**Data provided:**
* * * * *

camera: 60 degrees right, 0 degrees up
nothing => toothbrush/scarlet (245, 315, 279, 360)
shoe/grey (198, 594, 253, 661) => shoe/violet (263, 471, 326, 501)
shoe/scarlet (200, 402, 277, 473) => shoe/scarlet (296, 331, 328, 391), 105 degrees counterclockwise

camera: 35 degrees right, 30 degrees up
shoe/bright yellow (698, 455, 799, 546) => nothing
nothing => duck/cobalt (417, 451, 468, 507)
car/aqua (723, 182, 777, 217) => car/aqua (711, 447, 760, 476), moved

* * * * *

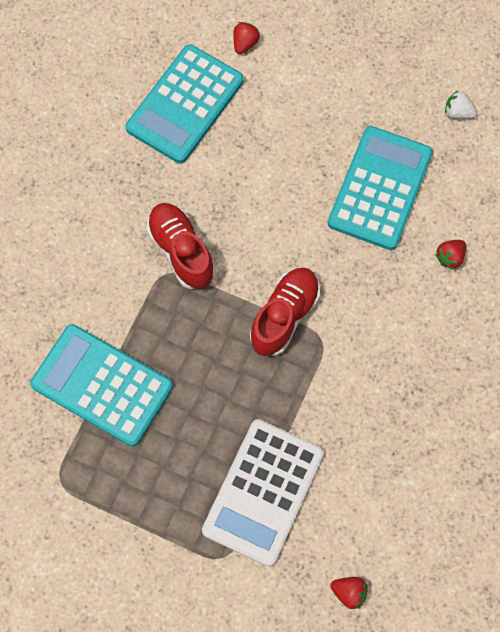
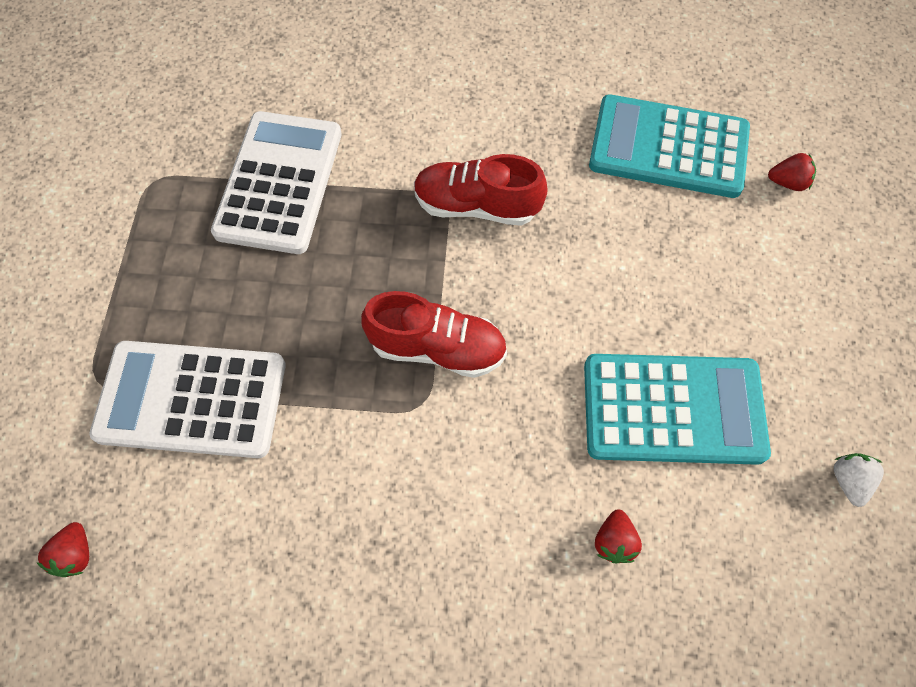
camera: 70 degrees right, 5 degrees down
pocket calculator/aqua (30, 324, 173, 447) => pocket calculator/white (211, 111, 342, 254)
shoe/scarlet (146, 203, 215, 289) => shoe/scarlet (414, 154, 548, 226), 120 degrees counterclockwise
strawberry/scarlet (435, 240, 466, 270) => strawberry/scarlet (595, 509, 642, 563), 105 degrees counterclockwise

* * * * *

**Task directions:** Looking at the entries above, can you reproduce exactly the lines from the one that holds "camera: 60 degrees right, 0 degrees up" through the one that holds "shoe/grey (198, 594, 253, 661)", and only those?

**Written reply:**
camera: 60 degrees right, 0 degrees up
nothing => toothbrush/scarlet (245, 315, 279, 360)
shoe/grey (198, 594, 253, 661) => shoe/violet (263, 471, 326, 501)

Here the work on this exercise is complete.